▶ _ACTION ITEM_
Pictures in the material below are to be left out, and only the lines from the line with "new: green sosasalix" up to and including the line with "second_place: [324, 125, 32, 32]" are to be written out exactly.

▶ _SUPPLIED DATA_
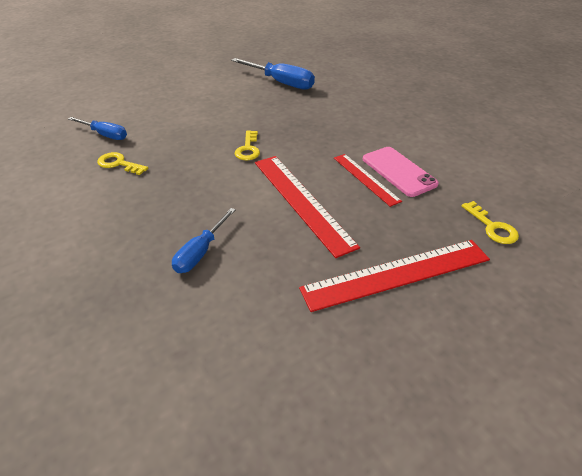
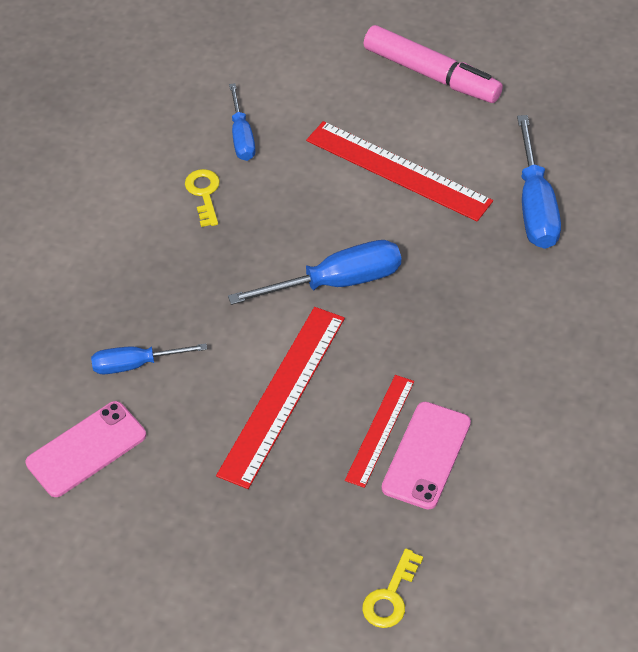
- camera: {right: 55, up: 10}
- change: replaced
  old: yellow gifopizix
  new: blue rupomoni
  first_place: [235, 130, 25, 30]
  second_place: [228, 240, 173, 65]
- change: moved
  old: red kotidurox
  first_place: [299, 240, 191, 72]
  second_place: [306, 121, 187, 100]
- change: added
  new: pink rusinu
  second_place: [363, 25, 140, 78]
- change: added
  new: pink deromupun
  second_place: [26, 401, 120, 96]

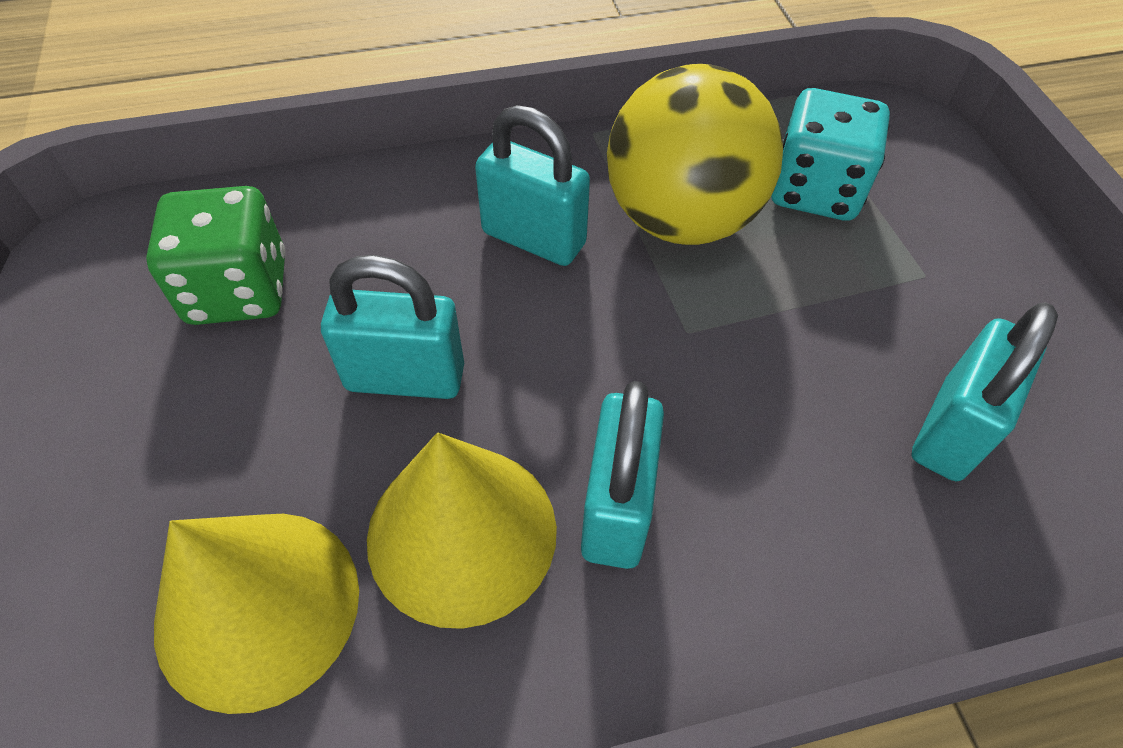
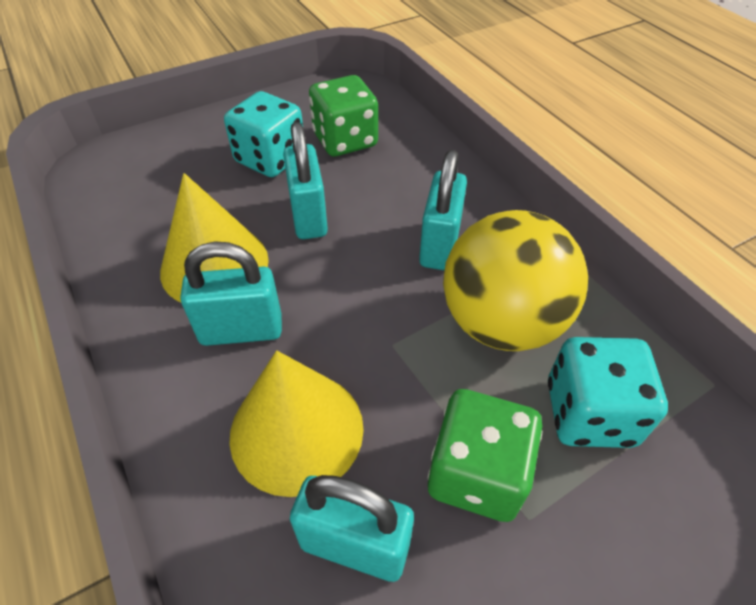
- camera: {right: 75, up: -5}
- change: moved
  old: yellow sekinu
  first_place: [154, 514, 205, 200]
  second_place: [229, 350, 135, 147]
- change: added
  new: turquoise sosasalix
  second_place: [224, 91, 79, 86]
- change: added
  new: green sosasalix
  second_place: [428, 389, 114, 133]

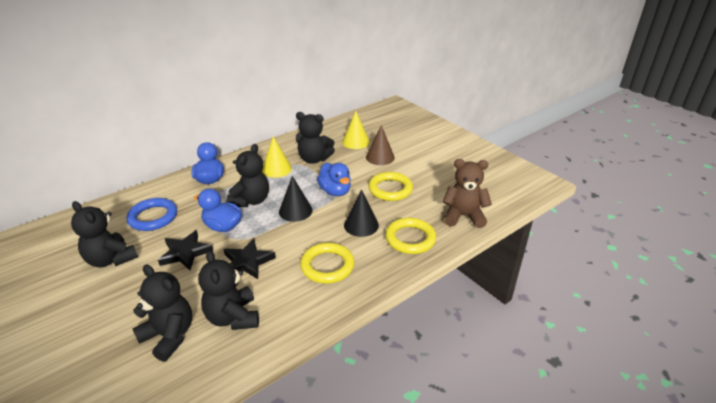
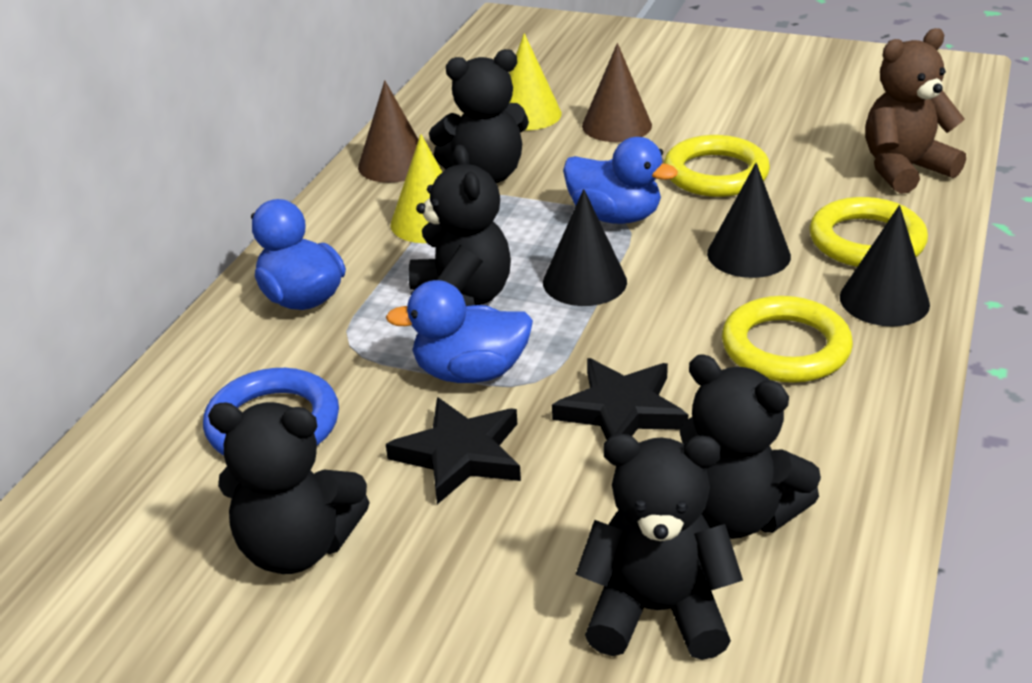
- camera: {right: -30, up: 0}
- change: added
  new: brown sekinu
  second_place: [358, 80, 61, 103]
- change: added
  new: black sekinu
  second_place: [840, 205, 90, 121]

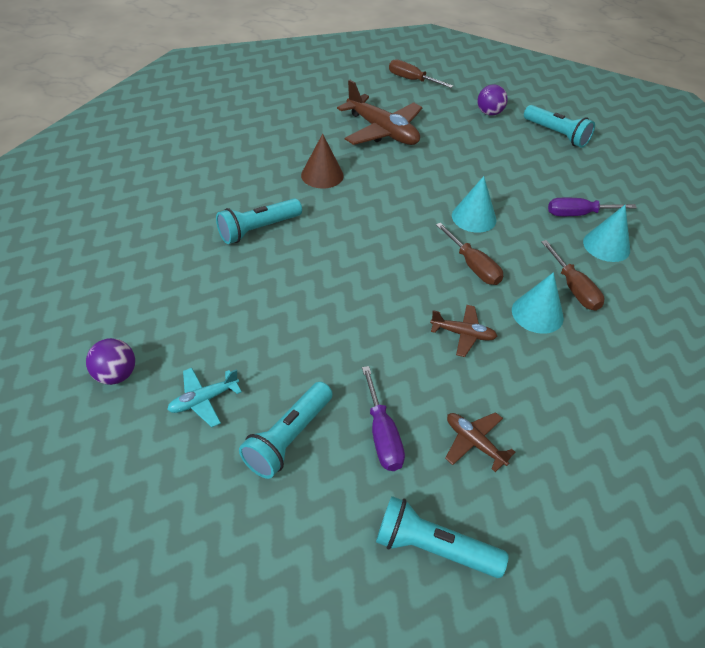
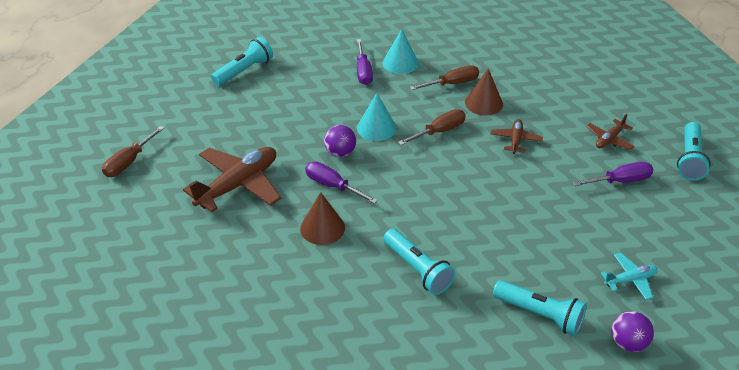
- camera: {right: -90, up: -5}
- change: moved
  old: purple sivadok
  first_place: [477, 85, 31, 31]
  second_place: [324, 125, 32, 32]
- change: recoloured
  old: turquoise sekinu
  new: brown sekinu
  first_place: [512, 272, 52, 62]
  second_place: [465, 69, 38, 46]
- change: turned
  old: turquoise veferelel
  first_place: [167, 368, 75, 59]
  second_place: [601, 253, 57, 47]
  degrees: -75
- change: moved
  old: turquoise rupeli
  first_place: [239, 382, 94, 97]
  second_place: [493, 280, 94, 56]
- change: added
  new: purple rupomoni
  second_place: [305, 161, 73, 43]

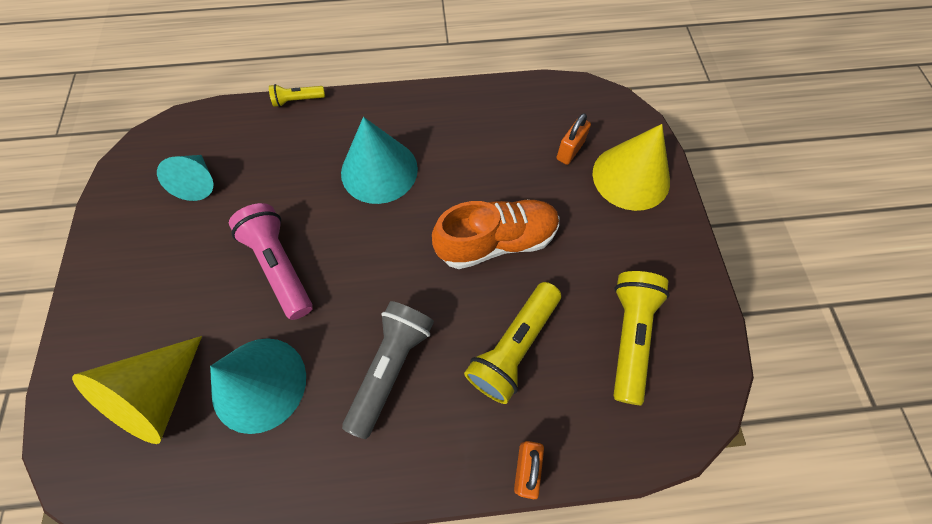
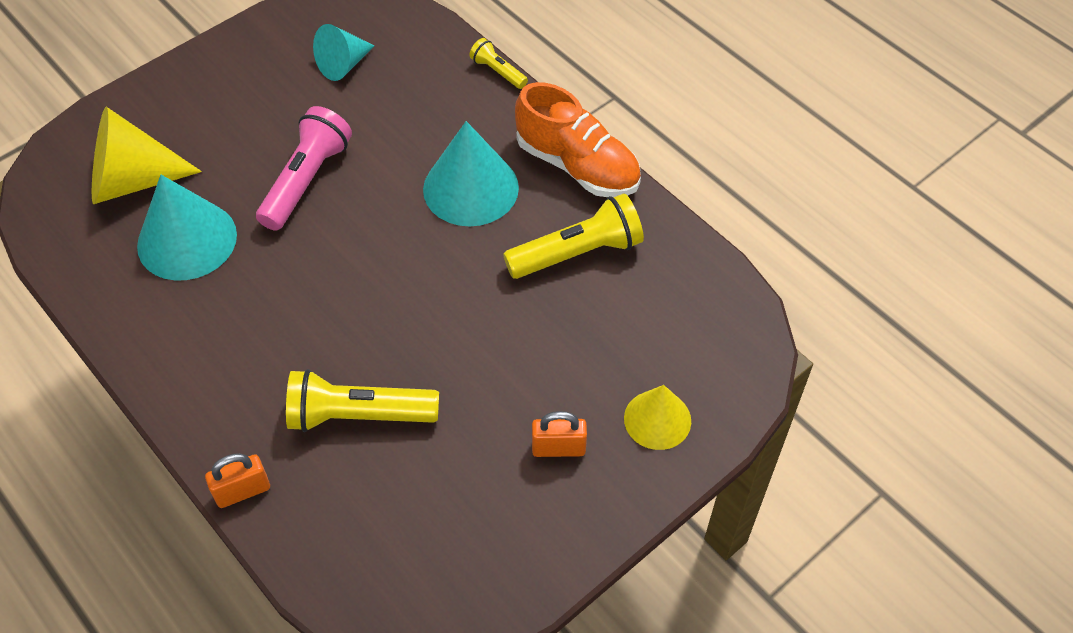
- camera: {right: 55, up: -10}
- change: moved
  old: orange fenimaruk
  first_place: [556, 113, 35, 52]
  second_place: [532, 411, 55, 46]
- change: resized
  old: yellow sekinu
  first_place: [593, 124, 77, 87]
  second_place: [624, 385, 67, 65]
  factor: 0.62
- change: moved
  old: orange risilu
  first_place: [432, 199, 127, 70]
  second_place: [515, 82, 126, 115]
- change: moved
  old: yellow rupeli
  first_place: [613, 271, 57, 134]
  second_place: [503, 194, 141, 85]
- change: removed
  old: grey rupeli
  first_place: [342, 301, 92, 138]

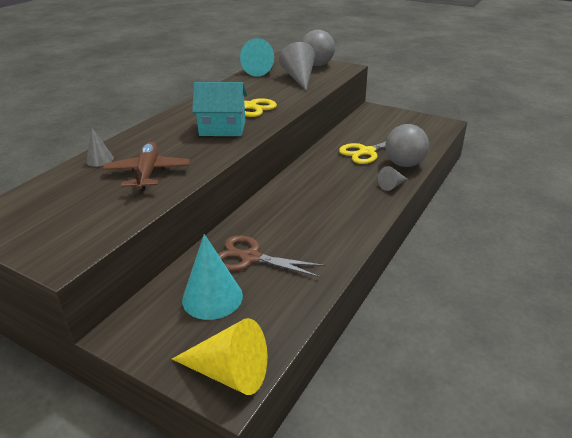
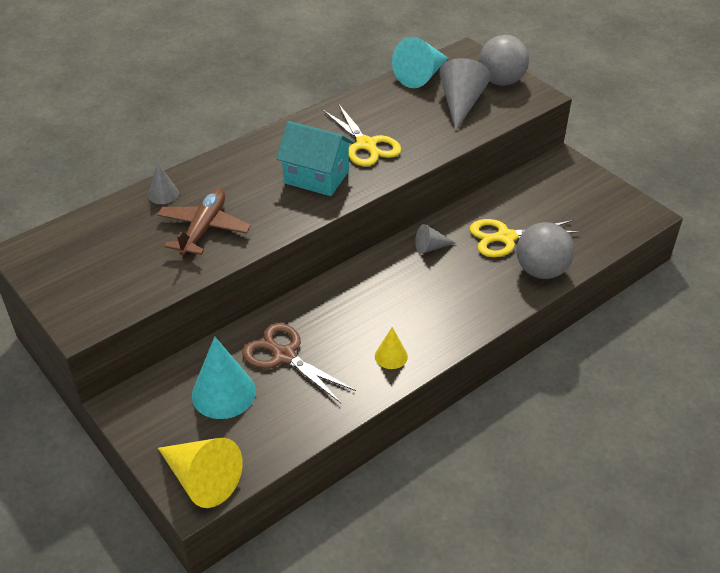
- camera: {right: 20, up: 10}
- change: moved
  old: grey sekinu
  first_place: [378, 166, 29, 25]
  second_place: [415, 224, 41, 30]
- change: added
  new: yellow sekinu
  second_place: [375, 327, 33, 42]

▶ _RESULT FOR THIS TASK_
  new: green sosasalix
  second_place: [428, 389, 114, 133]

- camera: {right: -30, up: 0}
- change: added
  new: brown sekinu
  second_place: [358, 80, 61, 103]
- change: added
  new: black sekinu
  second_place: [840, 205, 90, 121]

- camera: {right: -90, up: -5}
- change: moved
  old: purple sivadok
  first_place: [477, 85, 31, 31]
  second_place: [324, 125, 32, 32]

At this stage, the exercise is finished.